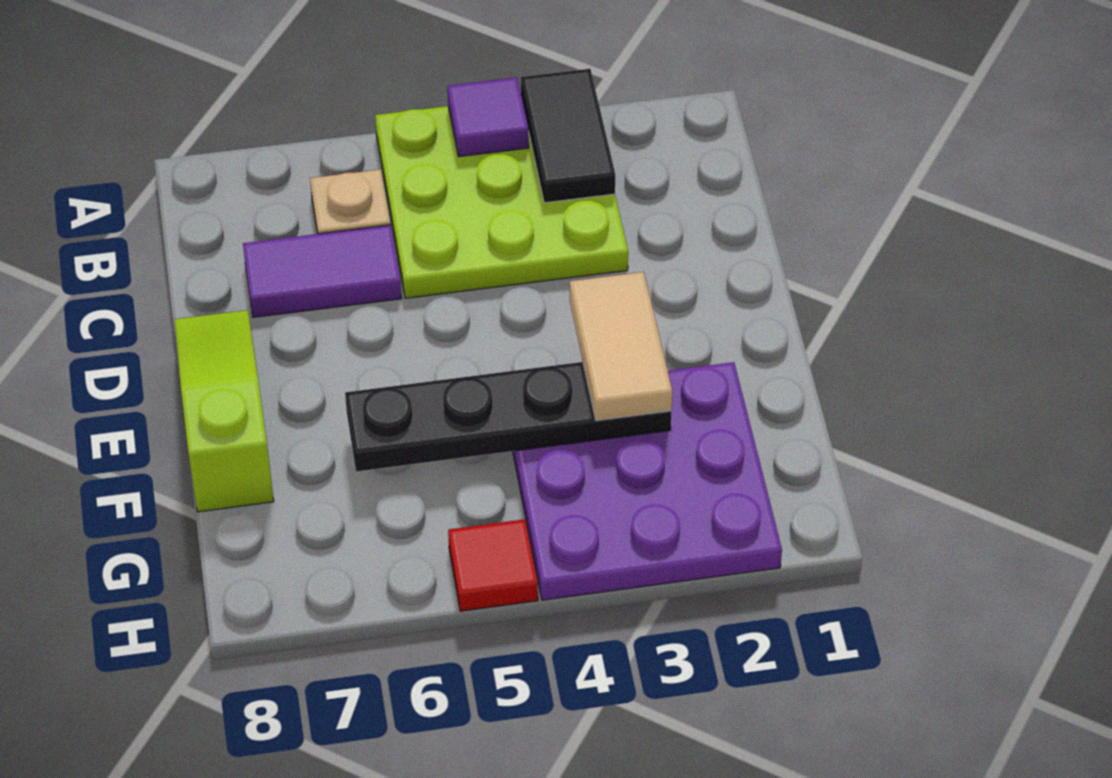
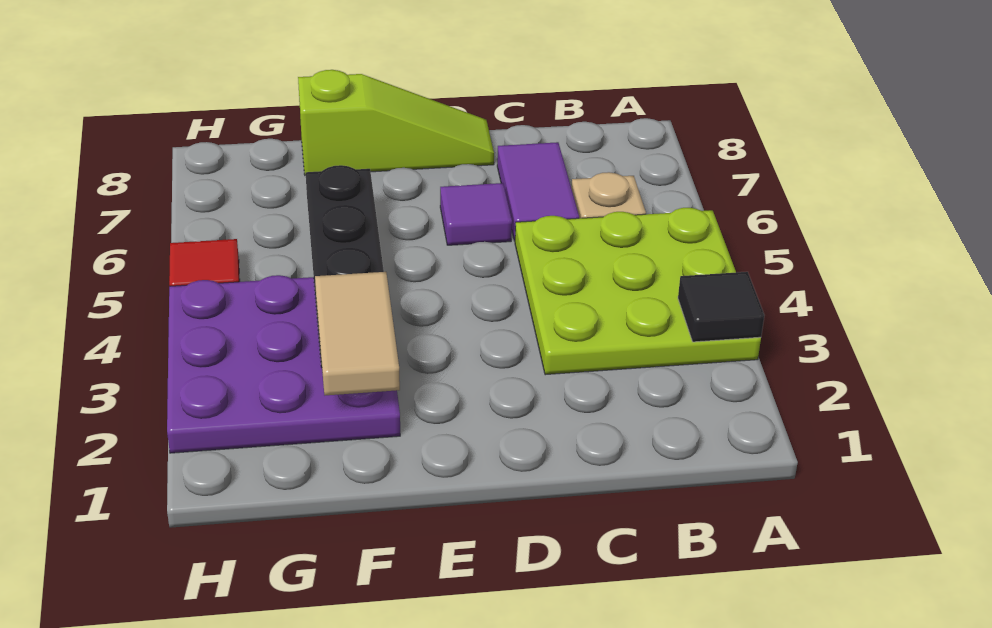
black tile A3:B3 level 2 -> black tile A3 level 2
purple tile A4 level 2 -> purple tile D6 level 1
tan tile E3:F3 level 3 -> tan tile F2:F3 level 3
——
• Your objective: A faithful copy of the data above is wanted, with every image left out.

• Response to this task:
black tile A3:B3 level 2 -> black tile A3 level 2
purple tile A4 level 2 -> purple tile D6 level 1
tan tile E3:F3 level 3 -> tan tile F2:F3 level 3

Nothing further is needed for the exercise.